_TASK GOAL_
Repeat the data that follows verbatim. Images are not part of the copy.

_INFORMATION GIVEN_
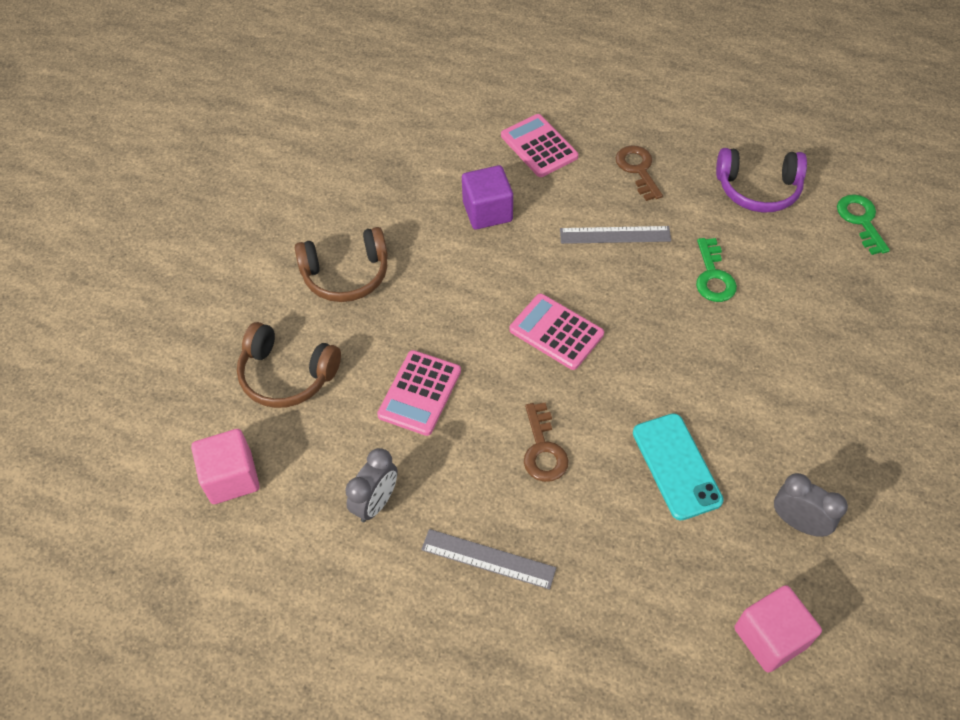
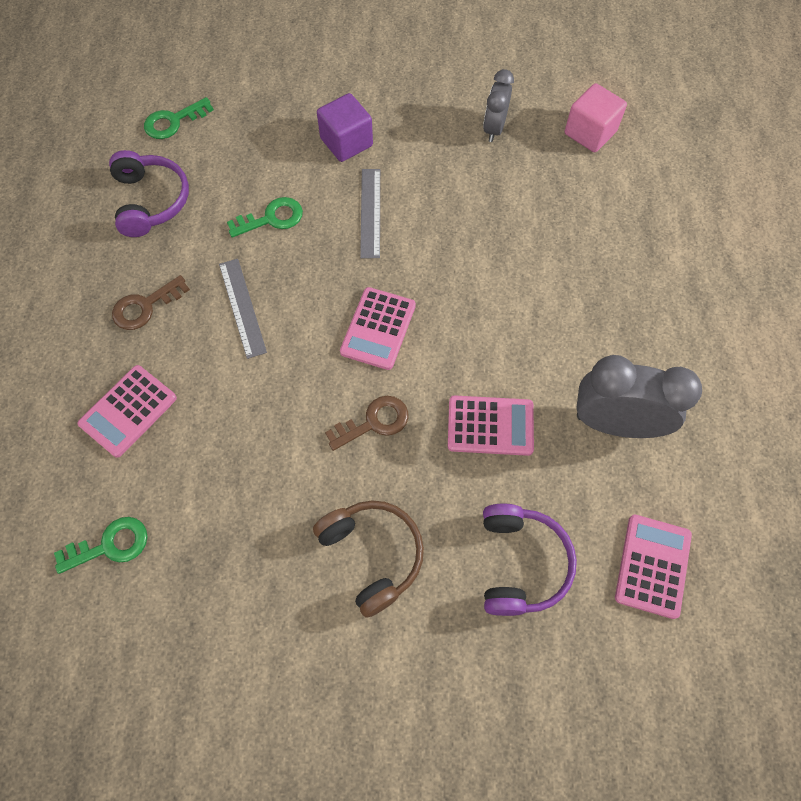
camera: 110 degrees left, 10 degrees up
(231, 477) = (652, 566): pink cube -> pink calculator
(287, 375) = (521, 563): brown headphones -> purple headphones
(376, 503) = (615, 423): grey clock -> grey clock, size x1.70
(431, 123) = (110, 545): none -> green key
(487, 211) = (241, 435): purple cube -> purple cube (346, 142)
(488, 559) = (621, 320): grey ruler -> grey ruler (370, 212)
(543, 449) = (505, 307): brown key -> brown key (374, 422)
(676, 466) = (479, 210): turquoise phone -> none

_FINISHED EXERCISE_
camera: 110 degrees left, 10 degrees up
(231, 477) = (652, 566): pink cube -> pink calculator
(287, 375) = (521, 563): brown headphones -> purple headphones
(376, 503) = (615, 423): grey clock -> grey clock, size x1.70
(431, 123) = (110, 545): none -> green key
(487, 211) = (241, 435): purple cube -> purple cube (346, 142)
(488, 559) = (621, 320): grey ruler -> grey ruler (370, 212)
(543, 449) = (505, 307): brown key -> brown key (374, 422)
(676, 466) = (479, 210): turquoise phone -> none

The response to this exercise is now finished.